WHAT YOU SHOULD DO:
An exact repetition of the records is required. Leave nothing out.

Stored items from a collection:
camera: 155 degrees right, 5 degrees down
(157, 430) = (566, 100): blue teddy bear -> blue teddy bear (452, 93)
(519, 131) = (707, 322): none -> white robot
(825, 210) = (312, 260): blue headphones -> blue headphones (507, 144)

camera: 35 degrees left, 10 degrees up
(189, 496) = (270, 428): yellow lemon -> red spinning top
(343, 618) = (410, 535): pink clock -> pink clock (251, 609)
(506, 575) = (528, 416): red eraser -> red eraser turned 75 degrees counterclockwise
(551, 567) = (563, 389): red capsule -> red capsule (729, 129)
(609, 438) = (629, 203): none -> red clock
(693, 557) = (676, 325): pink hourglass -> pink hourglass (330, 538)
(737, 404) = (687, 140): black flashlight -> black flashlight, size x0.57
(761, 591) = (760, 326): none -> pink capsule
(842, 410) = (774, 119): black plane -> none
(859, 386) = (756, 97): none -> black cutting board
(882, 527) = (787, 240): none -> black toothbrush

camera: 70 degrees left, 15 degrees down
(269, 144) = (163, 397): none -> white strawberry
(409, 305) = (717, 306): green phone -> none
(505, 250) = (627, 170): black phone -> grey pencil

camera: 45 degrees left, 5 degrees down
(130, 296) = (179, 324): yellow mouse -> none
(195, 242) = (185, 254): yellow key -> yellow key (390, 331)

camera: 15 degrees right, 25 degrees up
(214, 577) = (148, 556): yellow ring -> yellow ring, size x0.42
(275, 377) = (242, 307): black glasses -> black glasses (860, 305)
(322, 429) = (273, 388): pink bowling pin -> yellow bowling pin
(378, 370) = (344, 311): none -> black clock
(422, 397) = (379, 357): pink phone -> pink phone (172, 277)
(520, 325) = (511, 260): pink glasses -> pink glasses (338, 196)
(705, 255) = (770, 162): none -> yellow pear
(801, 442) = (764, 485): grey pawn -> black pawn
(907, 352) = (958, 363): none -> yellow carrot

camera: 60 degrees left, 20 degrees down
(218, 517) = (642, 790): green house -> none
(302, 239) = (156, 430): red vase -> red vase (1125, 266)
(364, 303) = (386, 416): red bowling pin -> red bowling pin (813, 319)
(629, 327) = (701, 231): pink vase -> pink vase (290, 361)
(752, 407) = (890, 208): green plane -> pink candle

REPLY:
camera: 155 degrees right, 5 degrees down
(157, 430) = (566, 100): blue teddy bear -> blue teddy bear (452, 93)
(519, 131) = (707, 322): none -> white robot
(825, 210) = (312, 260): blue headphones -> blue headphones (507, 144)

camera: 35 degrees left, 10 degrees up
(189, 496) = (270, 428): yellow lemon -> red spinning top
(343, 618) = (410, 535): pink clock -> pink clock (251, 609)
(506, 575) = (528, 416): red eraser -> red eraser turned 75 degrees counterclockwise
(551, 567) = (563, 389): red capsule -> red capsule (729, 129)
(609, 438) = (629, 203): none -> red clock
(693, 557) = (676, 325): pink hourglass -> pink hourglass (330, 538)
(737, 404) = (687, 140): black flashlight -> black flashlight, size x0.57
(761, 591) = (760, 326): none -> pink capsule
(842, 410) = (774, 119): black plane -> none
(859, 386) = (756, 97): none -> black cutting board
(882, 527) = (787, 240): none -> black toothbrush

camera: 70 degrees left, 15 degrees down
(269, 144) = (163, 397): none -> white strawberry
(409, 305) = (717, 306): green phone -> none
(505, 250) = (627, 170): black phone -> grey pencil

camera: 45 degrees left, 5 degrees down
(130, 296) = (179, 324): yellow mouse -> none
(195, 242) = (185, 254): yellow key -> yellow key (390, 331)

camera: 15 degrees right, 25 degrees up
(214, 577) = (148, 556): yellow ring -> yellow ring, size x0.42
(275, 377) = (242, 307): black glasses -> black glasses (860, 305)
(322, 429) = (273, 388): pink bowling pin -> yellow bowling pin
(378, 370) = (344, 311): none -> black clock
(422, 397) = (379, 357): pink phone -> pink phone (172, 277)
(520, 325) = (511, 260): pink glasses -> pink glasses (338, 196)
(705, 255) = (770, 162): none -> yellow pear
(801, 442) = (764, 485): grey pawn -> black pawn
(907, 352) = (958, 363): none -> yellow carrot

camera: 60 degrees left, 20 degrees down
(218, 517) = (642, 790): green house -> none
(302, 239) = (156, 430): red vase -> red vase (1125, 266)
(364, 303) = (386, 416): red bowling pin -> red bowling pin (813, 319)
(629, 327) = (701, 231): pink vase -> pink vase (290, 361)
(752, 407) = (890, 208): green plane -> pink candle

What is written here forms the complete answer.